**Assigned task:** Would you please retype, exactly, the lines of the listing below between the line with "black plate G5:H5" and the line with "red brick G4 level 1 -> red brick F2 level 1", inclusive?
************
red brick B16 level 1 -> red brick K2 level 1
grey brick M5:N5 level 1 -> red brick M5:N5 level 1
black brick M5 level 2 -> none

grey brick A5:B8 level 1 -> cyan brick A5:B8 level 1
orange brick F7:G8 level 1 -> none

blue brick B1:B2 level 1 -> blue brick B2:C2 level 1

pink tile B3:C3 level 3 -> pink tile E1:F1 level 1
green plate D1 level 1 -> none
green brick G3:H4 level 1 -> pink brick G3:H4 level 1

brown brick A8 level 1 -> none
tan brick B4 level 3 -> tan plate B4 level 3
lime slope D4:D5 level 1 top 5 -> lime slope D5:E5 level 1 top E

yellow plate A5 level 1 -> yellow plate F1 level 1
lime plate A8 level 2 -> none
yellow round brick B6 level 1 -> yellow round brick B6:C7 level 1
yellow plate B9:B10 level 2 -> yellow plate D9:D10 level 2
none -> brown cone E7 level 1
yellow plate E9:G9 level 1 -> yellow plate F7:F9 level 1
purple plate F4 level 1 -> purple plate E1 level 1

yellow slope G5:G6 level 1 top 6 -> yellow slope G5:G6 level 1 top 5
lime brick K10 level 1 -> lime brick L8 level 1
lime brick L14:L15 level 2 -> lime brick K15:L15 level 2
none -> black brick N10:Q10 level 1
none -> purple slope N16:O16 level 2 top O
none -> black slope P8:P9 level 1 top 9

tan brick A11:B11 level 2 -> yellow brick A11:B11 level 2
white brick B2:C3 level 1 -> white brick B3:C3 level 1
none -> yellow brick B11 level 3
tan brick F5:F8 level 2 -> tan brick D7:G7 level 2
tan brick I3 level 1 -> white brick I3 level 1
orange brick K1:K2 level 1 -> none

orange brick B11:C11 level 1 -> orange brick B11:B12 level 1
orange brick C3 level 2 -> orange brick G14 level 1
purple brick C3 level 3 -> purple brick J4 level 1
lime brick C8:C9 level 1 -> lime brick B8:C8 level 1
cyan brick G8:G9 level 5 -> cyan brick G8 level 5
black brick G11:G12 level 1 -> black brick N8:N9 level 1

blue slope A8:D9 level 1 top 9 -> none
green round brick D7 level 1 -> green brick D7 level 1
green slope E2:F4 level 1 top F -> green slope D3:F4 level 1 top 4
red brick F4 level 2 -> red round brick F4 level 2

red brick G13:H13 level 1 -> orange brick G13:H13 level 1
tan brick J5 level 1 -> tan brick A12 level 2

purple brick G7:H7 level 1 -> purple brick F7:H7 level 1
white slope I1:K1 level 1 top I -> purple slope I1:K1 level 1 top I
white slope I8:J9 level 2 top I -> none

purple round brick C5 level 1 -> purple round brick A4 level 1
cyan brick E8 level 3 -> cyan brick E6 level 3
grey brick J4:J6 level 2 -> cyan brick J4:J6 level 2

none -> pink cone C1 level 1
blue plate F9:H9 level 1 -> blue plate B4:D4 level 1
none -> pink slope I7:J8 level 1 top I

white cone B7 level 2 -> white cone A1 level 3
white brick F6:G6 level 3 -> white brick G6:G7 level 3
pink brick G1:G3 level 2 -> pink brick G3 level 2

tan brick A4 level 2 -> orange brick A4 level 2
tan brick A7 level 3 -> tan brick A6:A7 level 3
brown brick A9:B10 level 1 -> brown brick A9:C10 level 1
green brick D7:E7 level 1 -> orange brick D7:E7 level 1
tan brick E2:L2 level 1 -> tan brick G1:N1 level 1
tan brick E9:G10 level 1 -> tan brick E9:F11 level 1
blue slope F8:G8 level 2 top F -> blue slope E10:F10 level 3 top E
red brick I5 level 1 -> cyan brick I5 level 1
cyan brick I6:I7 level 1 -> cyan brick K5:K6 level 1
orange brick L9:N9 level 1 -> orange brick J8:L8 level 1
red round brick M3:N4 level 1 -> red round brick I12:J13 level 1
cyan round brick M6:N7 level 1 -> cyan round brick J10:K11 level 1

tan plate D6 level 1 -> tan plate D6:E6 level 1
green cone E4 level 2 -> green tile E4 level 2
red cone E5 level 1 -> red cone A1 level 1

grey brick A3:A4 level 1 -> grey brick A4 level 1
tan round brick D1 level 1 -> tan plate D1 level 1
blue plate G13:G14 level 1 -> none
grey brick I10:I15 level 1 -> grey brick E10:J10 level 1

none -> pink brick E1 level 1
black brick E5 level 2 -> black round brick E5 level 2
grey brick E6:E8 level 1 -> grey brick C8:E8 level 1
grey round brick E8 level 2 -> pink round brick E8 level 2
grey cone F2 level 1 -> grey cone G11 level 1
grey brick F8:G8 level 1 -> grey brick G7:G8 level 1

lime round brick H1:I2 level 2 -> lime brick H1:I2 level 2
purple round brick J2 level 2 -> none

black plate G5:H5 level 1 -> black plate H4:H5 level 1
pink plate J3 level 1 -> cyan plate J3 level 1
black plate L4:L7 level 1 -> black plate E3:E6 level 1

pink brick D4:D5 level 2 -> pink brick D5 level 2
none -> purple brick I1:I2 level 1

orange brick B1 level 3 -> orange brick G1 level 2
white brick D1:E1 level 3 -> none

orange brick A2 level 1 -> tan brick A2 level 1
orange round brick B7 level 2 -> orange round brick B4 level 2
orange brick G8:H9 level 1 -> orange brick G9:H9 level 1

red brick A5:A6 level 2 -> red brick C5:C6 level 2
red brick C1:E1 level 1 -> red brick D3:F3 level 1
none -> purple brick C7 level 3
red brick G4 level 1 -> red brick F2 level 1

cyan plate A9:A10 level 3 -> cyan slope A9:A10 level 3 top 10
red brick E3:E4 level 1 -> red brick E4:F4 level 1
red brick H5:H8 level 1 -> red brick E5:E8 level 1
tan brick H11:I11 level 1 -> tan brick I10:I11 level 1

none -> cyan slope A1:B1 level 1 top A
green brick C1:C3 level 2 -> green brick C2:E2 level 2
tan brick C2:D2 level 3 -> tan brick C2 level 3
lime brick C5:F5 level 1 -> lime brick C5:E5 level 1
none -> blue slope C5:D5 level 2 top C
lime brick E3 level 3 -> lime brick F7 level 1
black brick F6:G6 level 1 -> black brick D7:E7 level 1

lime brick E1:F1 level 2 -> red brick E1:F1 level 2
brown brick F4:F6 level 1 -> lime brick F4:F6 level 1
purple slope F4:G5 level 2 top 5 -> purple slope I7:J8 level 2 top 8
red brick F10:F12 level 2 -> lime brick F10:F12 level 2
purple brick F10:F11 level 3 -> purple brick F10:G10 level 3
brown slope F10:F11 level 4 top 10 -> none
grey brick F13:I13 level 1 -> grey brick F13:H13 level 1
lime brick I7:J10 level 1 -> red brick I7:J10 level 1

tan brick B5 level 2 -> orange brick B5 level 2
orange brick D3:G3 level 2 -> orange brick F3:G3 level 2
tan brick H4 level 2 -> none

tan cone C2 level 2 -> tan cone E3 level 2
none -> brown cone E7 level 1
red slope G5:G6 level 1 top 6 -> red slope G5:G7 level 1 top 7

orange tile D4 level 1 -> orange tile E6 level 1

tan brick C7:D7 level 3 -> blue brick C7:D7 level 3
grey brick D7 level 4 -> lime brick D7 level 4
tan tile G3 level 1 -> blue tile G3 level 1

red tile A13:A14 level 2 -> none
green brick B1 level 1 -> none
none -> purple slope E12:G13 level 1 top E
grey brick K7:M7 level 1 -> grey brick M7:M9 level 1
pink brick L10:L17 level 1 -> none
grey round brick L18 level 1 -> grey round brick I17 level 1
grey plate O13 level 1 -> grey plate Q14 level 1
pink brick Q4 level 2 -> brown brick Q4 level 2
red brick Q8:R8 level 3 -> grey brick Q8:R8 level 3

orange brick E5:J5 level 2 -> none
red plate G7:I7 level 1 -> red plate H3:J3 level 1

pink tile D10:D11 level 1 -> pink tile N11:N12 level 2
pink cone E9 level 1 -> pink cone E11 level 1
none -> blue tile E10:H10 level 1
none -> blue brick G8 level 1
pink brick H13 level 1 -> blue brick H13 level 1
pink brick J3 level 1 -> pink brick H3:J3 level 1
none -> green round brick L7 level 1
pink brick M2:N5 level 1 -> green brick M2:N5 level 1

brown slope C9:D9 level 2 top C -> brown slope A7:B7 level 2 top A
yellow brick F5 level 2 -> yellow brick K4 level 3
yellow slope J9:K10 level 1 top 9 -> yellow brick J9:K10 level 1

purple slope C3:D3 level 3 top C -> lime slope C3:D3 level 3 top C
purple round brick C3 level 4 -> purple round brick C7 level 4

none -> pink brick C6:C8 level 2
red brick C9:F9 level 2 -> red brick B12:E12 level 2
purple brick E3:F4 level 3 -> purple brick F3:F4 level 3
************
**Answer section:**
black plate G5:H5 level 1 -> black plate H4:H5 level 1
pink plate J3 level 1 -> cyan plate J3 level 1
black plate L4:L7 level 1 -> black plate E3:E6 level 1

pink brick D4:D5 level 2 -> pink brick D5 level 2
none -> purple brick I1:I2 level 1

orange brick B1 level 3 -> orange brick G1 level 2
white brick D1:E1 level 3 -> none

orange brick A2 level 1 -> tan brick A2 level 1
orange round brick B7 level 2 -> orange round brick B4 level 2
orange brick G8:H9 level 1 -> orange brick G9:H9 level 1

red brick A5:A6 level 2 -> red brick C5:C6 level 2
red brick C1:E1 level 1 -> red brick D3:F3 level 1
none -> purple brick C7 level 3
red brick G4 level 1 -> red brick F2 level 1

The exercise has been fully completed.